Requirement:
The required output is every record, written out exactly.

━━━━━━━━━━━━━━━━

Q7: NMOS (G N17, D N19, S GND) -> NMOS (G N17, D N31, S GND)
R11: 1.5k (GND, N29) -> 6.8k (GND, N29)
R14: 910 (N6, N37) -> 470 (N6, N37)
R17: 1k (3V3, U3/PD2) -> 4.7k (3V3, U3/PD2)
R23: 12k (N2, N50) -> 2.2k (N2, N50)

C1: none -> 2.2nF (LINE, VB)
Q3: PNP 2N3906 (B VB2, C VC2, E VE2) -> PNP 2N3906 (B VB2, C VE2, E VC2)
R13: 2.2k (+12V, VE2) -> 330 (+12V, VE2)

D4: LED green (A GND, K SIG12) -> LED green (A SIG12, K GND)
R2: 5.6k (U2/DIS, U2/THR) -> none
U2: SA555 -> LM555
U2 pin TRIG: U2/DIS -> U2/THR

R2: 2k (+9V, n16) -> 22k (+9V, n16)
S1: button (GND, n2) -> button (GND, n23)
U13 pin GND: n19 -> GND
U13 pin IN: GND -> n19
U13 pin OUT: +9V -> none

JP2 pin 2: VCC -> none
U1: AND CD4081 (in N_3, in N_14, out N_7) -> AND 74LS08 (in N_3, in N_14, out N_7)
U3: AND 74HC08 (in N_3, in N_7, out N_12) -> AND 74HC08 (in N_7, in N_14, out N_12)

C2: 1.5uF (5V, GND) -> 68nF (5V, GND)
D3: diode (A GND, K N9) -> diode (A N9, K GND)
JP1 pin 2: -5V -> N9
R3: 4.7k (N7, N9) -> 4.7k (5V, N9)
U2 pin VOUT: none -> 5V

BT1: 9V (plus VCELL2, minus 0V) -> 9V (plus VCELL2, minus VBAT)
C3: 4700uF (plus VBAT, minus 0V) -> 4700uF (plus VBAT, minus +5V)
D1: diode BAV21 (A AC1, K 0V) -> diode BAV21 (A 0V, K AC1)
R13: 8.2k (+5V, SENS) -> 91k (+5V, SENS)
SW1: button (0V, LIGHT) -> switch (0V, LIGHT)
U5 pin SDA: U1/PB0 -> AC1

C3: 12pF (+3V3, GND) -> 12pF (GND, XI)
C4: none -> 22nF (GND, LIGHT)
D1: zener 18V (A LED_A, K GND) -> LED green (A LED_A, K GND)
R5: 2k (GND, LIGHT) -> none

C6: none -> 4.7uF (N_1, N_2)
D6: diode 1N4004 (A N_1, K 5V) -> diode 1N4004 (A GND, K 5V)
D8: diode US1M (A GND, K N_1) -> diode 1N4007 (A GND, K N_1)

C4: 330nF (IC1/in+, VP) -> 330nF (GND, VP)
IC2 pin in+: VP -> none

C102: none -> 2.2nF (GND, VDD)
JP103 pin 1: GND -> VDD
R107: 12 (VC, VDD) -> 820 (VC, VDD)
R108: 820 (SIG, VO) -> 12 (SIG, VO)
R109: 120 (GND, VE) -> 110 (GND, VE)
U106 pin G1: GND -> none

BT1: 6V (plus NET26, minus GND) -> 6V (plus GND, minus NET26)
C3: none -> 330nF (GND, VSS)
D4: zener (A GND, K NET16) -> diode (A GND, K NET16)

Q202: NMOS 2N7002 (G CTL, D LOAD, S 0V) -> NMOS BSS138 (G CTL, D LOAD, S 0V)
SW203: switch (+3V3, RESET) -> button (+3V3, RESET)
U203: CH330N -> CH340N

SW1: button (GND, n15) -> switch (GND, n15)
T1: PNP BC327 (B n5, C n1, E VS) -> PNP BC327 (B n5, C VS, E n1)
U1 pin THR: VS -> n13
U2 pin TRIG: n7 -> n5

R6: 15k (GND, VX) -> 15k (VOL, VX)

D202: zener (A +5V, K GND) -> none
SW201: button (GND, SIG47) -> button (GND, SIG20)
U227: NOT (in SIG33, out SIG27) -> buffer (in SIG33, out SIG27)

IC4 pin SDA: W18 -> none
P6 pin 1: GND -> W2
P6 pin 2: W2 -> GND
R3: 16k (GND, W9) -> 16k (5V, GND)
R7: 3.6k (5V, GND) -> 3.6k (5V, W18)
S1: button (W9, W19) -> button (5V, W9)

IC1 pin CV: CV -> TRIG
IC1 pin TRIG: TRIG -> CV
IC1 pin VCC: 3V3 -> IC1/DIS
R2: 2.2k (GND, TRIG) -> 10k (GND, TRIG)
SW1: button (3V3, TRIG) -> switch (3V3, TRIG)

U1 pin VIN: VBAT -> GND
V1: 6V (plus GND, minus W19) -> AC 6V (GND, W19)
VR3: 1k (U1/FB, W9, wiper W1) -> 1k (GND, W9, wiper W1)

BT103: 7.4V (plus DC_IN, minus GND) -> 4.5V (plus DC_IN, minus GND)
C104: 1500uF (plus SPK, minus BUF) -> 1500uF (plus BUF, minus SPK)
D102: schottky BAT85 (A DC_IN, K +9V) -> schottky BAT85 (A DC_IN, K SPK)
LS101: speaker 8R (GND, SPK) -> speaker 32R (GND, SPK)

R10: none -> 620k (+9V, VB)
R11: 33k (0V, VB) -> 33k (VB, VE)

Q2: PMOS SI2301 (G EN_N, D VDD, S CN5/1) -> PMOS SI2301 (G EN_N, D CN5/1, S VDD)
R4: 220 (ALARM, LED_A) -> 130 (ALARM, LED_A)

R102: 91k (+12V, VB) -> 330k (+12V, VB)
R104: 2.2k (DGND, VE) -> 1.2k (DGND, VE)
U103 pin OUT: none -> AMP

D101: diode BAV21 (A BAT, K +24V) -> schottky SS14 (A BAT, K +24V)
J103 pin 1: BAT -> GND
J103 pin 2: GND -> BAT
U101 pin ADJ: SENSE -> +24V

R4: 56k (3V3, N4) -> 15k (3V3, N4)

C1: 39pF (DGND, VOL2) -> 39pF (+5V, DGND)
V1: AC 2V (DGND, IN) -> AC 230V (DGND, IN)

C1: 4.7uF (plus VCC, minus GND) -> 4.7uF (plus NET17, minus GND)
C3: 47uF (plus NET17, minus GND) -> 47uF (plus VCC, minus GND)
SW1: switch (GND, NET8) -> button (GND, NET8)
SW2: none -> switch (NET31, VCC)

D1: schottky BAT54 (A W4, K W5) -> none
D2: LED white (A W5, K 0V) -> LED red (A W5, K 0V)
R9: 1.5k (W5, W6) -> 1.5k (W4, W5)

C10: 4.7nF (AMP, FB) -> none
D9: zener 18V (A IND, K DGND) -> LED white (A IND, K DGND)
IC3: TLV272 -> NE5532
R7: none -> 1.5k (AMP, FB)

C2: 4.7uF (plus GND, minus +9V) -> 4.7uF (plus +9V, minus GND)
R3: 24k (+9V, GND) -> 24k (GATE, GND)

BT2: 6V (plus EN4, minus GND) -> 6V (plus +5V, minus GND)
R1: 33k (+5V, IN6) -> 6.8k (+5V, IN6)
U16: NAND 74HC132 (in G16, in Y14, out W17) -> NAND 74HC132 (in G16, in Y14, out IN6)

━━━━━━━━━━━━━━━━

Output for this exercise:
Q7: NMOS (G N17, D N19, S GND) -> NMOS (G N17, D N31, S GND)
R11: 1.5k (GND, N29) -> 6.8k (GND, N29)
R14: 910 (N6, N37) -> 470 (N6, N37)
R17: 1k (3V3, U3/PD2) -> 4.7k (3V3, U3/PD2)
R23: 12k (N2, N50) -> 2.2k (N2, N50)

C1: none -> 2.2nF (LINE, VB)
Q3: PNP 2N3906 (B VB2, C VC2, E VE2) -> PNP 2N3906 (B VB2, C VE2, E VC2)
R13: 2.2k (+12V, VE2) -> 330 (+12V, VE2)

D4: LED green (A GND, K SIG12) -> LED green (A SIG12, K GND)
R2: 5.6k (U2/DIS, U2/THR) -> none
U2: SA555 -> LM555
U2 pin TRIG: U2/DIS -> U2/THR

R2: 2k (+9V, n16) -> 22k (+9V, n16)
S1: button (GND, n2) -> button (GND, n23)
U13 pin GND: n19 -> GND
U13 pin IN: GND -> n19
U13 pin OUT: +9V -> none

JP2 pin 2: VCC -> none
U1: AND CD4081 (in N_3, in N_14, out N_7) -> AND 74LS08 (in N_3, in N_14, out N_7)
U3: AND 74HC08 (in N_3, in N_7, out N_12) -> AND 74HC08 (in N_7, in N_14, out N_12)

C2: 1.5uF (5V, GND) -> 68nF (5V, GND)
D3: diode (A GND, K N9) -> diode (A N9, K GND)
JP1 pin 2: -5V -> N9
R3: 4.7k (N7, N9) -> 4.7k (5V, N9)
U2 pin VOUT: none -> 5V

BT1: 9V (plus VCELL2, minus 0V) -> 9V (plus VCELL2, minus VBAT)
C3: 4700uF (plus VBAT, minus 0V) -> 4700uF (plus VBAT, minus +5V)
D1: diode BAV21 (A AC1, K 0V) -> diode BAV21 (A 0V, K AC1)
R13: 8.2k (+5V, SENS) -> 91k (+5V, SENS)
SW1: button (0V, LIGHT) -> switch (0V, LIGHT)
U5 pin SDA: U1/PB0 -> AC1

C3: 12pF (+3V3, GND) -> 12pF (GND, XI)
C4: none -> 22nF (GND, LIGHT)
D1: zener 18V (A LED_A, K GND) -> LED green (A LED_A, K GND)
R5: 2k (GND, LIGHT) -> none

C6: none -> 4.7uF (N_1, N_2)
D6: diode 1N4004 (A N_1, K 5V) -> diode 1N4004 (A GND, K 5V)
D8: diode US1M (A GND, K N_1) -> diode 1N4007 (A GND, K N_1)

C4: 330nF (IC1/in+, VP) -> 330nF (GND, VP)
IC2 pin in+: VP -> none

C102: none -> 2.2nF (GND, VDD)
JP103 pin 1: GND -> VDD
R107: 12 (VC, VDD) -> 820 (VC, VDD)
R108: 820 (SIG, VO) -> 12 (SIG, VO)
R109: 120 (GND, VE) -> 110 (GND, VE)
U106 pin G1: GND -> none

BT1: 6V (plus NET26, minus GND) -> 6V (plus GND, minus NET26)
C3: none -> 330nF (GND, VSS)
D4: zener (A GND, K NET16) -> diode (A GND, K NET16)

Q202: NMOS 2N7002 (G CTL, D LOAD, S 0V) -> NMOS BSS138 (G CTL, D LOAD, S 0V)
SW203: switch (+3V3, RESET) -> button (+3V3, RESET)
U203: CH330N -> CH340N

SW1: button (GND, n15) -> switch (GND, n15)
T1: PNP BC327 (B n5, C n1, E VS) -> PNP BC327 (B n5, C VS, E n1)
U1 pin THR: VS -> n13
U2 pin TRIG: n7 -> n5

R6: 15k (GND, VX) -> 15k (VOL, VX)

D202: zener (A +5V, K GND) -> none
SW201: button (GND, SIG47) -> button (GND, SIG20)
U227: NOT (in SIG33, out SIG27) -> buffer (in SIG33, out SIG27)

IC4 pin SDA: W18 -> none
P6 pin 1: GND -> W2
P6 pin 2: W2 -> GND
R3: 16k (GND, W9) -> 16k (5V, GND)
R7: 3.6k (5V, GND) -> 3.6k (5V, W18)
S1: button (W9, W19) -> button (5V, W9)

IC1 pin CV: CV -> TRIG
IC1 pin TRIG: TRIG -> CV
IC1 pin VCC: 3V3 -> IC1/DIS
R2: 2.2k (GND, TRIG) -> 10k (GND, TRIG)
SW1: button (3V3, TRIG) -> switch (3V3, TRIG)

U1 pin VIN: VBAT -> GND
V1: 6V (plus GND, minus W19) -> AC 6V (GND, W19)
VR3: 1k (U1/FB, W9, wiper W1) -> 1k (GND, W9, wiper W1)

BT103: 7.4V (plus DC_IN, minus GND) -> 4.5V (plus DC_IN, minus GND)
C104: 1500uF (plus SPK, minus BUF) -> 1500uF (plus BUF, minus SPK)
D102: schottky BAT85 (A DC_IN, K +9V) -> schottky BAT85 (A DC_IN, K SPK)
LS101: speaker 8R (GND, SPK) -> speaker 32R (GND, SPK)

R10: none -> 620k (+9V, VB)
R11: 33k (0V, VB) -> 33k (VB, VE)

Q2: PMOS SI2301 (G EN_N, D VDD, S CN5/1) -> PMOS SI2301 (G EN_N, D CN5/1, S VDD)
R4: 220 (ALARM, LED_A) -> 130 (ALARM, LED_A)

R102: 91k (+12V, VB) -> 330k (+12V, VB)
R104: 2.2k (DGND, VE) -> 1.2k (DGND, VE)
U103 pin OUT: none -> AMP

D101: diode BAV21 (A BAT, K +24V) -> schottky SS14 (A BAT, K +24V)
J103 pin 1: BAT -> GND
J103 pin 2: GND -> BAT
U101 pin ADJ: SENSE -> +24V

R4: 56k (3V3, N4) -> 15k (3V3, N4)

C1: 39pF (DGND, VOL2) -> 39pF (+5V, DGND)
V1: AC 2V (DGND, IN) -> AC 230V (DGND, IN)

C1: 4.7uF (plus VCC, minus GND) -> 4.7uF (plus NET17, minus GND)
C3: 47uF (plus NET17, minus GND) -> 47uF (plus VCC, minus GND)
SW1: switch (GND, NET8) -> button (GND, NET8)
SW2: none -> switch (NET31, VCC)

D1: schottky BAT54 (A W4, K W5) -> none
D2: LED white (A W5, K 0V) -> LED red (A W5, K 0V)
R9: 1.5k (W5, W6) -> 1.5k (W4, W5)

C10: 4.7nF (AMP, FB) -> none
D9: zener 18V (A IND, K DGND) -> LED white (A IND, K DGND)
IC3: TLV272 -> NE5532
R7: none -> 1.5k (AMP, FB)

C2: 4.7uF (plus GND, minus +9V) -> 4.7uF (plus +9V, minus GND)
R3: 24k (+9V, GND) -> 24k (GATE, GND)

BT2: 6V (plus EN4, minus GND) -> 6V (plus +5V, minus GND)
R1: 33k (+5V, IN6) -> 6.8k (+5V, IN6)
U16: NAND 74HC132 (in G16, in Y14, out W17) -> NAND 74HC132 (in G16, in Y14, out IN6)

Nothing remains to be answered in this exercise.